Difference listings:

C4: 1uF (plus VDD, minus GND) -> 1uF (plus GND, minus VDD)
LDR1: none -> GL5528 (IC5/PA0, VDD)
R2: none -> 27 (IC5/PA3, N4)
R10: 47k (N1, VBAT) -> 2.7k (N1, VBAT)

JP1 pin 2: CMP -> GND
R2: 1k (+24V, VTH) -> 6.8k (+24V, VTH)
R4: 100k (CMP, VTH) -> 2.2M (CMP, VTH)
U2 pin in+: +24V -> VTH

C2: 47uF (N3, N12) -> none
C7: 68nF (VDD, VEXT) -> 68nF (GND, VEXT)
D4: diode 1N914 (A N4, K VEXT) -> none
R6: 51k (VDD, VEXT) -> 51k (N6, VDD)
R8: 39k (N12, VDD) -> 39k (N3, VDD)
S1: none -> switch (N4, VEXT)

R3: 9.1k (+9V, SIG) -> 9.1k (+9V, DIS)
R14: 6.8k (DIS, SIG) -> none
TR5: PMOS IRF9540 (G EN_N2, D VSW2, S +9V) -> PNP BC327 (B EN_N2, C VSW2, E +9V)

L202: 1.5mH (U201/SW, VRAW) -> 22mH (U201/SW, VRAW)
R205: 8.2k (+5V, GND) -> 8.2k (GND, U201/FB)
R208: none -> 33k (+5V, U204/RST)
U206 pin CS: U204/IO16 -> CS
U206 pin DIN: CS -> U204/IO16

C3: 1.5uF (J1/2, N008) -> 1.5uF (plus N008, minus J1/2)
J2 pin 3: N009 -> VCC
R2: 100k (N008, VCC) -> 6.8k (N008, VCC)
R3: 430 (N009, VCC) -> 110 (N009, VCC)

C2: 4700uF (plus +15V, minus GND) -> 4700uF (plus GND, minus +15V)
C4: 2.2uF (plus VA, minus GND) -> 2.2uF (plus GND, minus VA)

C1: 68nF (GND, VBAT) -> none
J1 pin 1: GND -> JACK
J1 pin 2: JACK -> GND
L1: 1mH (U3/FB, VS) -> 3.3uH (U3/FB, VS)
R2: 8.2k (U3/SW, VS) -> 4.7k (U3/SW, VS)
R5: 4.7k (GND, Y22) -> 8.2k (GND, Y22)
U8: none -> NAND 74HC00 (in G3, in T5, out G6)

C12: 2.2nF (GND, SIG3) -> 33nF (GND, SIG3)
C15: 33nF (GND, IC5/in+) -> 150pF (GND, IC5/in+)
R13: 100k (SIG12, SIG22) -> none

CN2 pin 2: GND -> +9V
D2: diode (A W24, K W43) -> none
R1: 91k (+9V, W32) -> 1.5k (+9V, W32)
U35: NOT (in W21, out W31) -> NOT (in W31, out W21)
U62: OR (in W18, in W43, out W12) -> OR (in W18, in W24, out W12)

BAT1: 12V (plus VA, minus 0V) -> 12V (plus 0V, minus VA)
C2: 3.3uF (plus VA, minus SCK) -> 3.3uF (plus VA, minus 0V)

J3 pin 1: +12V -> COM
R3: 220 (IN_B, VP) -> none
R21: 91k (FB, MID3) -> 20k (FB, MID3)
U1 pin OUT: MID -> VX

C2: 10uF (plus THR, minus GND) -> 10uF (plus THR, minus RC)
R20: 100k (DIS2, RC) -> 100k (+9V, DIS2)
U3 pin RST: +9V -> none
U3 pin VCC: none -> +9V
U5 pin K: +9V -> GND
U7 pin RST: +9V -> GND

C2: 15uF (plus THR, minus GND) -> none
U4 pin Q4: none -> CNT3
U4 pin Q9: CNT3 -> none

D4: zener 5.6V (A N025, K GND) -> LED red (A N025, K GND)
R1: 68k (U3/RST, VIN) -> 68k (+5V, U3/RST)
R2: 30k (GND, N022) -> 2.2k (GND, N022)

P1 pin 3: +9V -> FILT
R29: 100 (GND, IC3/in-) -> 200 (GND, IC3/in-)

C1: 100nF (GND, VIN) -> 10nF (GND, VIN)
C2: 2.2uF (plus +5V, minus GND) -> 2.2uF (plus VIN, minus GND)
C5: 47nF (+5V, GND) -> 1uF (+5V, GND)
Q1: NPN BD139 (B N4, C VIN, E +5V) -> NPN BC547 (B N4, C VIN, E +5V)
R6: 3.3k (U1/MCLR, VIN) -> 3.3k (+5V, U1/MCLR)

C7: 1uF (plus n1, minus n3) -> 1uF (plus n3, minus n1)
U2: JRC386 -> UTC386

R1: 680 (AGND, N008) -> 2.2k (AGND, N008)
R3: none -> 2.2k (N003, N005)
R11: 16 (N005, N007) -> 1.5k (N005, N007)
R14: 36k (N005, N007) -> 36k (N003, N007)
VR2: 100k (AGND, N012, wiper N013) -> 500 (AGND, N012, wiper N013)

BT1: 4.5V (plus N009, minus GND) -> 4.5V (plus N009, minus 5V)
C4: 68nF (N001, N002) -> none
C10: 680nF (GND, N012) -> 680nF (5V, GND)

Exercise directions: Transcribe the entries above word for word, from the first line through the line containing "U2 pin in+: +24V -> VTH", and nothing else.

Written solution:
C4: 1uF (plus VDD, minus GND) -> 1uF (plus GND, minus VDD)
LDR1: none -> GL5528 (IC5/PA0, VDD)
R2: none -> 27 (IC5/PA3, N4)
R10: 47k (N1, VBAT) -> 2.7k (N1, VBAT)

JP1 pin 2: CMP -> GND
R2: 1k (+24V, VTH) -> 6.8k (+24V, VTH)
R4: 100k (CMP, VTH) -> 2.2M (CMP, VTH)
U2 pin in+: +24V -> VTH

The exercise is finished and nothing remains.